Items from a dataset
____

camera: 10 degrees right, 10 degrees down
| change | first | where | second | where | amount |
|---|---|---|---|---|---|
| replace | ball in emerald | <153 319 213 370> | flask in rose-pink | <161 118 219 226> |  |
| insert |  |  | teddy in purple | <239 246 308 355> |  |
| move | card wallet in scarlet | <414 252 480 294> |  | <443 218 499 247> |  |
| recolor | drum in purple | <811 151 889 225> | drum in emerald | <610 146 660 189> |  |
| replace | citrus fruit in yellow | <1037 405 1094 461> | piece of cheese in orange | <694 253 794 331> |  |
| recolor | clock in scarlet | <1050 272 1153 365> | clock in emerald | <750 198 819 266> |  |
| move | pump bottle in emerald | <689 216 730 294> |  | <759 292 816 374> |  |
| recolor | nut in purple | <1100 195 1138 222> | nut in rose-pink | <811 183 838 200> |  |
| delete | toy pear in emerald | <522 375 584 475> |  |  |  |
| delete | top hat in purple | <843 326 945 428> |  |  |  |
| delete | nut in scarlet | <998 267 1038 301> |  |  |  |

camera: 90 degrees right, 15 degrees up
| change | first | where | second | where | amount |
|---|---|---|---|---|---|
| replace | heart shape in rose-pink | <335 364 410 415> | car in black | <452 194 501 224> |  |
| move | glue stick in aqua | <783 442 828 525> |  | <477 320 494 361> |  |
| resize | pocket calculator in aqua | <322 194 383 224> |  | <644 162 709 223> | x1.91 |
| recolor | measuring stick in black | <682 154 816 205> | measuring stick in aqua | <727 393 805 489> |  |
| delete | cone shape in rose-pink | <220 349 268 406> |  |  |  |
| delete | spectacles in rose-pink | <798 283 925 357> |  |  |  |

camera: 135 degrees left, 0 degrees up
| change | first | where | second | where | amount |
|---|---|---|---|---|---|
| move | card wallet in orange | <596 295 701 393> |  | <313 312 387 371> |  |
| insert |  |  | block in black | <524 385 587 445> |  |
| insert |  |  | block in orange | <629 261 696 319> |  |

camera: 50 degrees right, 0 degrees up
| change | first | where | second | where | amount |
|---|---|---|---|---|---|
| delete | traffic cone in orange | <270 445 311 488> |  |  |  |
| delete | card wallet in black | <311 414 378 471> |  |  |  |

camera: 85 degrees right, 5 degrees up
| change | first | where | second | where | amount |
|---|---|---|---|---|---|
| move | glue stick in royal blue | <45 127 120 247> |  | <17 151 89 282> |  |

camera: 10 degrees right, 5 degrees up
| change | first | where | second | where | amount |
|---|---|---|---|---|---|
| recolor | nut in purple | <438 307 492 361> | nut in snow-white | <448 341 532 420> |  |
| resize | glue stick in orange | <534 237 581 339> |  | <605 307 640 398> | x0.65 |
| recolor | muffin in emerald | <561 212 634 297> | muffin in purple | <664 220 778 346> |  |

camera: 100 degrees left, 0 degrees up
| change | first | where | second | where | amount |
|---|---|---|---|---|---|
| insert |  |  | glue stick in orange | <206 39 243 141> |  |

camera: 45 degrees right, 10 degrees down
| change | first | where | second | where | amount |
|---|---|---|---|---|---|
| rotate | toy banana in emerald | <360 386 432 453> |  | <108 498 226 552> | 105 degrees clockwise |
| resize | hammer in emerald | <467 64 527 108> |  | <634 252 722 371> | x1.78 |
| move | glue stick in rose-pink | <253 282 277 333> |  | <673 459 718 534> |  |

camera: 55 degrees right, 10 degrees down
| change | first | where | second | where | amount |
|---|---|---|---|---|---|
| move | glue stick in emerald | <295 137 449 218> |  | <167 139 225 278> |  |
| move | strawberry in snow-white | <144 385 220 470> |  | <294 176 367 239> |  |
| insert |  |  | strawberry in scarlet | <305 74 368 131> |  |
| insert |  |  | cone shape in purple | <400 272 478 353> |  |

____

Copy down the complete data exactly as supplied.

camera: 10 degrees right, 10 degrees down
| change | first | where | second | where | amount |
|---|---|---|---|---|---|
| replace | ball in emerald | <153 319 213 370> | flask in rose-pink | <161 118 219 226> |  |
| insert |  |  | teddy in purple | <239 246 308 355> |  |
| move | card wallet in scarlet | <414 252 480 294> |  | <443 218 499 247> |  |
| recolor | drum in purple | <811 151 889 225> | drum in emerald | <610 146 660 189> |  |
| replace | citrus fruit in yellow | <1037 405 1094 461> | piece of cheese in orange | <694 253 794 331> |  |
| recolor | clock in scarlet | <1050 272 1153 365> | clock in emerald | <750 198 819 266> |  |
| move | pump bottle in emerald | <689 216 730 294> |  | <759 292 816 374> |  |
| recolor | nut in purple | <1100 195 1138 222> | nut in rose-pink | <811 183 838 200> |  |
| delete | toy pear in emerald | <522 375 584 475> |  |  |  |
| delete | top hat in purple | <843 326 945 428> |  |  |  |
| delete | nut in scarlet | <998 267 1038 301> |  |  |  |

camera: 90 degrees right, 15 degrees up
| change | first | where | second | where | amount |
|---|---|---|---|---|---|
| replace | heart shape in rose-pink | <335 364 410 415> | car in black | <452 194 501 224> |  |
| move | glue stick in aqua | <783 442 828 525> |  | <477 320 494 361> |  |
| resize | pocket calculator in aqua | <322 194 383 224> |  | <644 162 709 223> | x1.91 |
| recolor | measuring stick in black | <682 154 816 205> | measuring stick in aqua | <727 393 805 489> |  |
| delete | cone shape in rose-pink | <220 349 268 406> |  |  |  |
| delete | spectacles in rose-pink | <798 283 925 357> |  |  |  |

camera: 135 degrees left, 0 degrees up
| change | first | where | second | where | amount |
|---|---|---|---|---|---|
| move | card wallet in orange | <596 295 701 393> |  | <313 312 387 371> |  |
| insert |  |  | block in black | <524 385 587 445> |  |
| insert |  |  | block in orange | <629 261 696 319> |  |

camera: 50 degrees right, 0 degrees up
| change | first | where | second | where | amount |
|---|---|---|---|---|---|
| delete | traffic cone in orange | <270 445 311 488> |  |  |  |
| delete | card wallet in black | <311 414 378 471> |  |  |  |

camera: 85 degrees right, 5 degrees up
| change | first | where | second | where | amount |
|---|---|---|---|---|---|
| move | glue stick in royal blue | <45 127 120 247> |  | <17 151 89 282> |  |

camera: 10 degrees right, 5 degrees up
| change | first | where | second | where | amount |
|---|---|---|---|---|---|
| recolor | nut in purple | <438 307 492 361> | nut in snow-white | <448 341 532 420> |  |
| resize | glue stick in orange | <534 237 581 339> |  | <605 307 640 398> | x0.65 |
| recolor | muffin in emerald | <561 212 634 297> | muffin in purple | <664 220 778 346> |  |

camera: 100 degrees left, 0 degrees up
| change | first | where | second | where | amount |
|---|---|---|---|---|---|
| insert |  |  | glue stick in orange | <206 39 243 141> |  |

camera: 45 degrees right, 10 degrees down
| change | first | where | second | where | amount |
|---|---|---|---|---|---|
| rotate | toy banana in emerald | <360 386 432 453> |  | <108 498 226 552> | 105 degrees clockwise |
| resize | hammer in emerald | <467 64 527 108> |  | <634 252 722 371> | x1.78 |
| move | glue stick in rose-pink | <253 282 277 333> |  | <673 459 718 534> |  |

camera: 55 degrees right, 10 degrees down
| change | first | where | second | where | amount |
|---|---|---|---|---|---|
| move | glue stick in emerald | <295 137 449 218> |  | <167 139 225 278> |  |
| move | strawberry in snow-white | <144 385 220 470> |  | <294 176 367 239> |  |
| insert |  |  | strawberry in scarlet | <305 74 368 131> |  |
| insert |  |  | cone shape in purple | <400 272 478 353> |  |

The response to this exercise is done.